● Exercise details
Only the lines with the string "schottky" are needed; return each of them from the entries below.

--- Extracted information ---

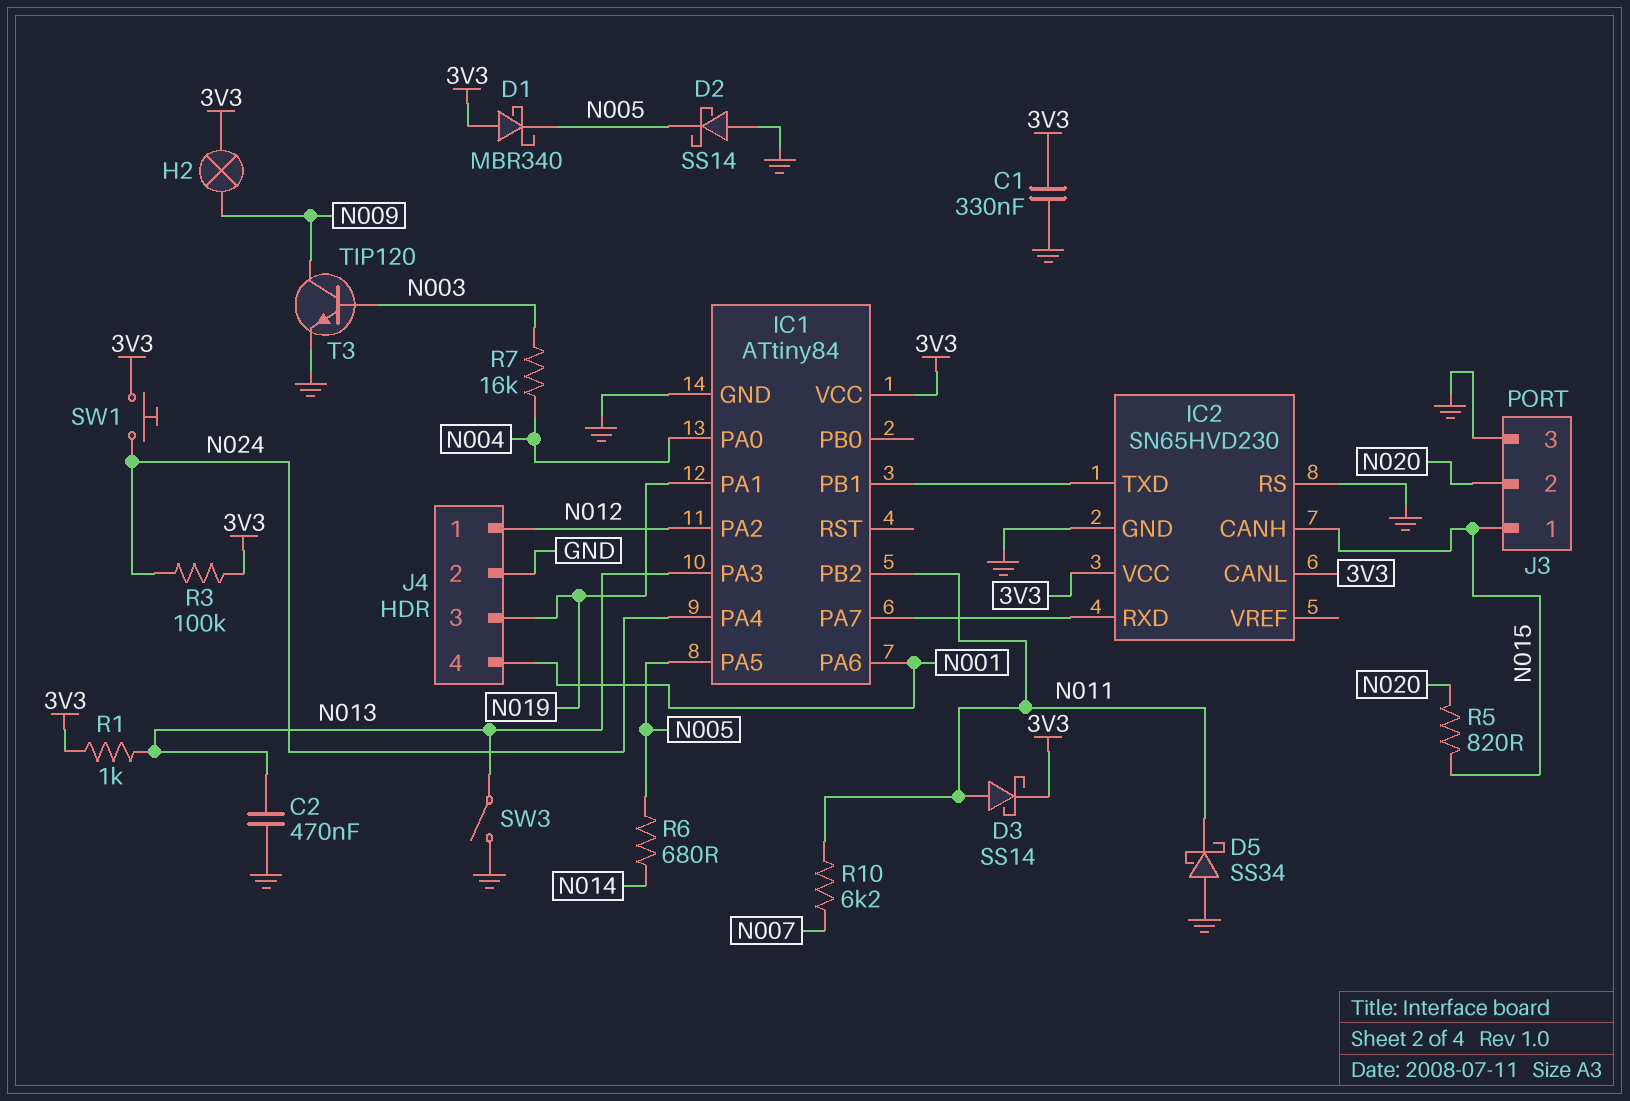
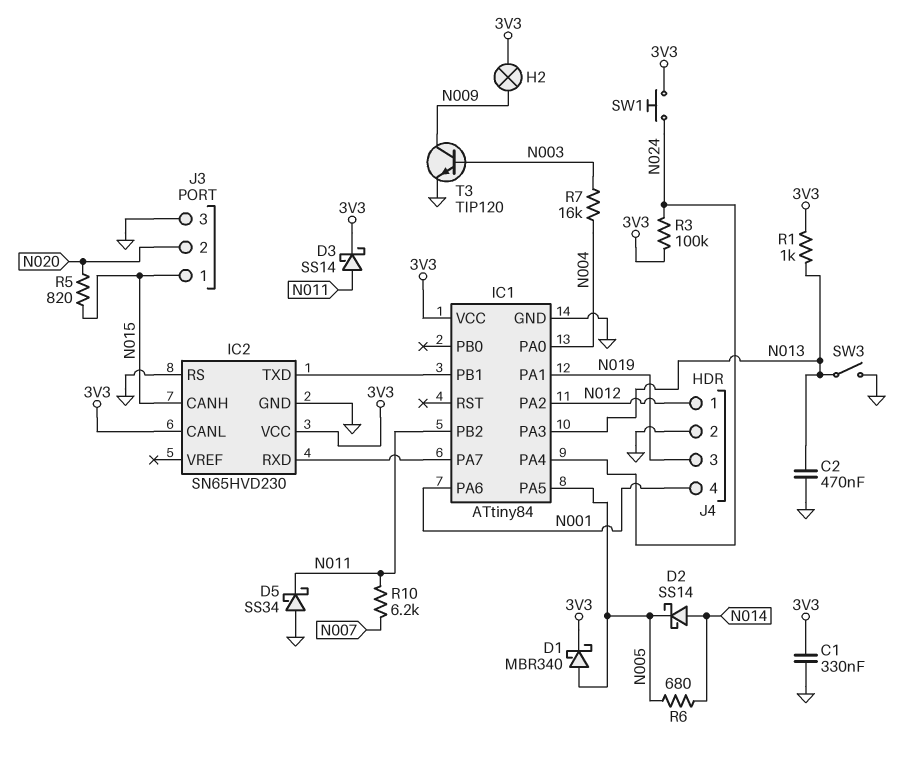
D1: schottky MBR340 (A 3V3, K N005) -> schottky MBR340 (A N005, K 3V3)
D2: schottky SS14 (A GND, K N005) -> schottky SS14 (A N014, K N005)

---
--- Extracted information ---

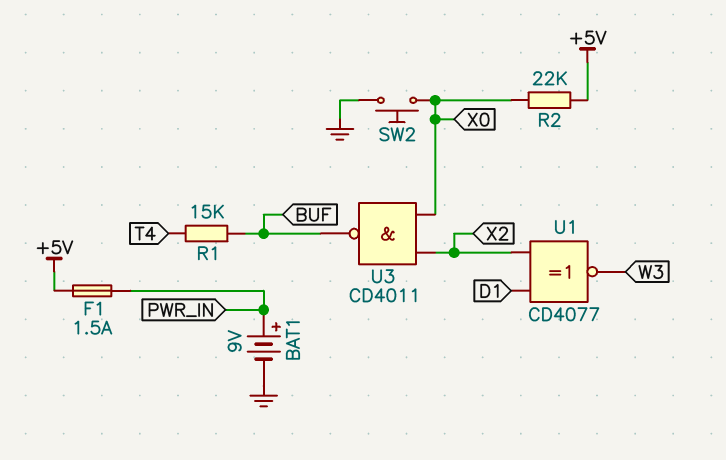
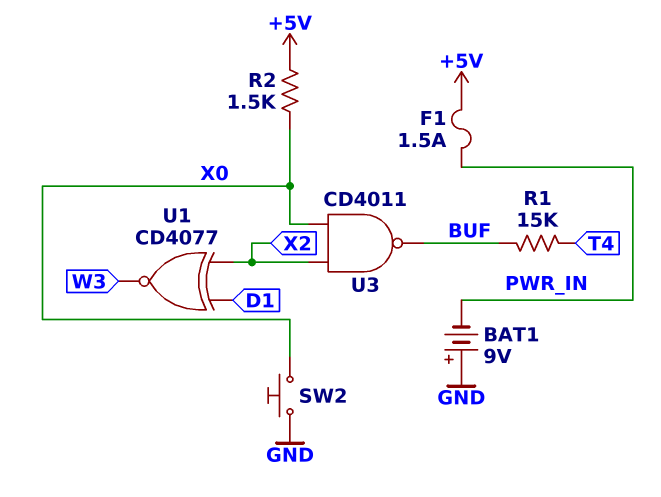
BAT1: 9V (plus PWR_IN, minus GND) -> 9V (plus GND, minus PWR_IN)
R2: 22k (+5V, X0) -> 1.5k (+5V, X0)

---
--- Extracted information ---

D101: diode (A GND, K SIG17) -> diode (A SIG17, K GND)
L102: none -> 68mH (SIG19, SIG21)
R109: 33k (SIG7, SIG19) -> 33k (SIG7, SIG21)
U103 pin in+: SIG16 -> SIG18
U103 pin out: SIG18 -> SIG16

---

● Reply to the exercise
D1: schottky MBR340 (A 3V3, K N005) -> schottky MBR340 (A N005, K 3V3)
D2: schottky SS14 (A GND, K N005) -> schottky SS14 (A N014, K N005)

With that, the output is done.